▸ **Work instructions**:
The line containing "(2nd from left)" marks the start; extract exactly from it through the last line of the entries, and omit any pictures.

Before-and-after scene images:
━━━━━━

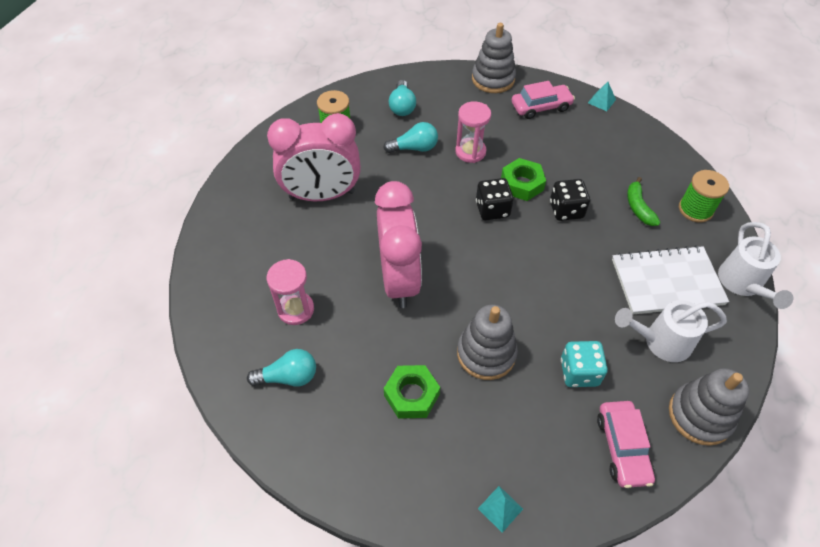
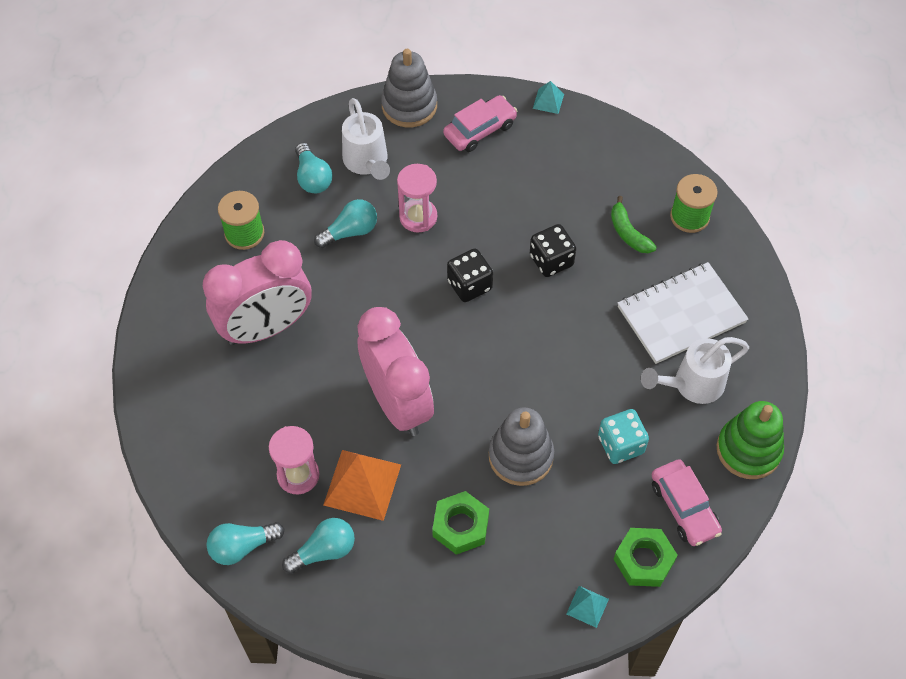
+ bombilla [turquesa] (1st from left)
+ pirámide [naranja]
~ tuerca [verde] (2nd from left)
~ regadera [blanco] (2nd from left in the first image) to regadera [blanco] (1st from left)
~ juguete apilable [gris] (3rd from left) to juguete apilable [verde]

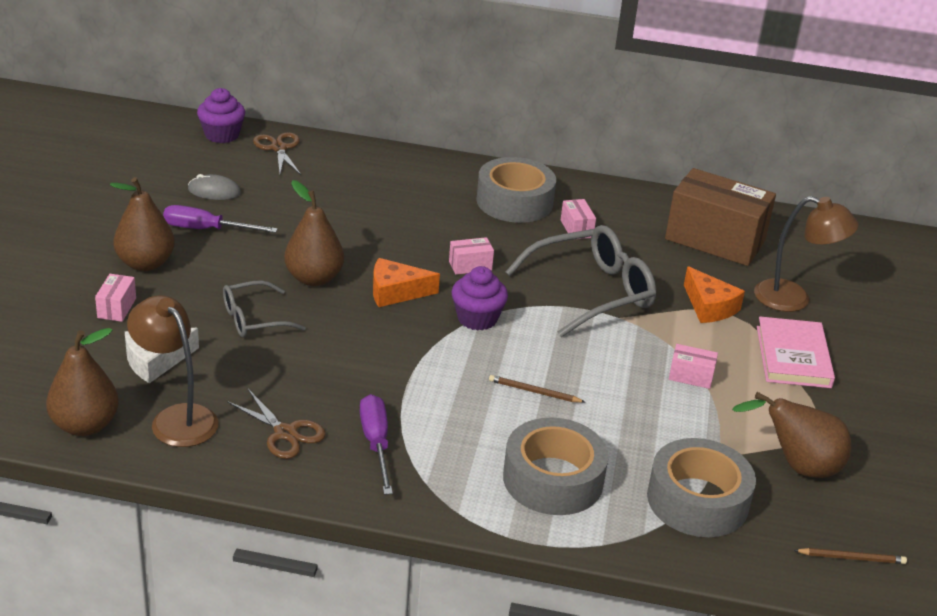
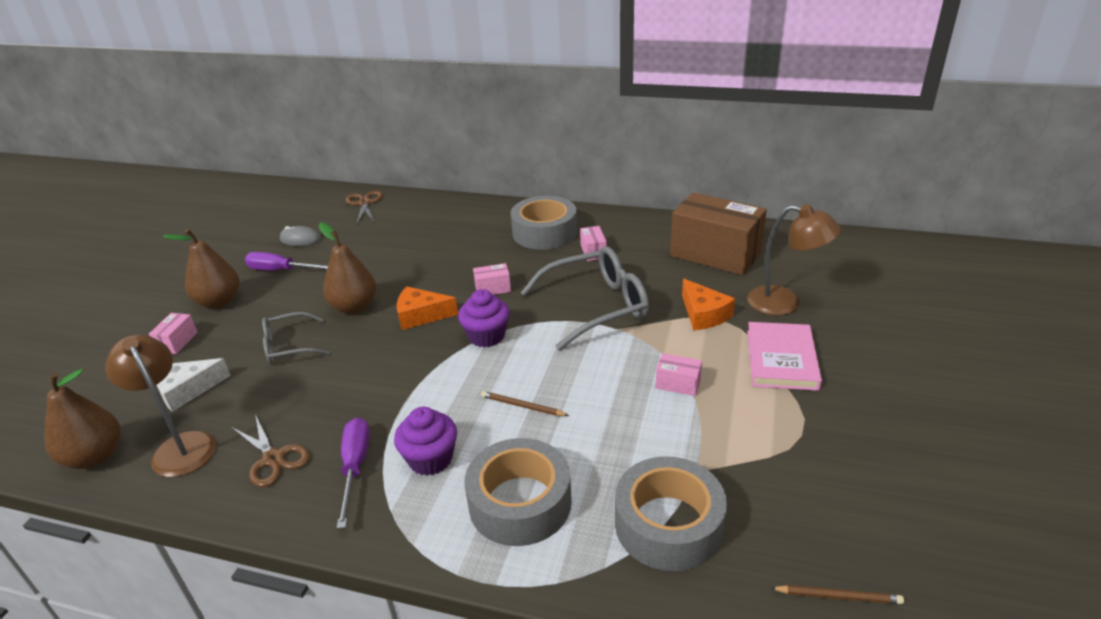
- pera [marrón] (4th from left)
~ magdalena [morado] (1st from left)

━━━━━━

▸ **Problem solution**:
~ tuerca [verde] (2nd from left)
~ regadera [blanco] (2nd from left in the first image) to regadera [blanco] (1st from left)
~ juguete apilable [gris] (3rd from left) to juguete apilable [verde]

- pera [marrón] (4th from left)
~ magdalena [morado] (1st from left)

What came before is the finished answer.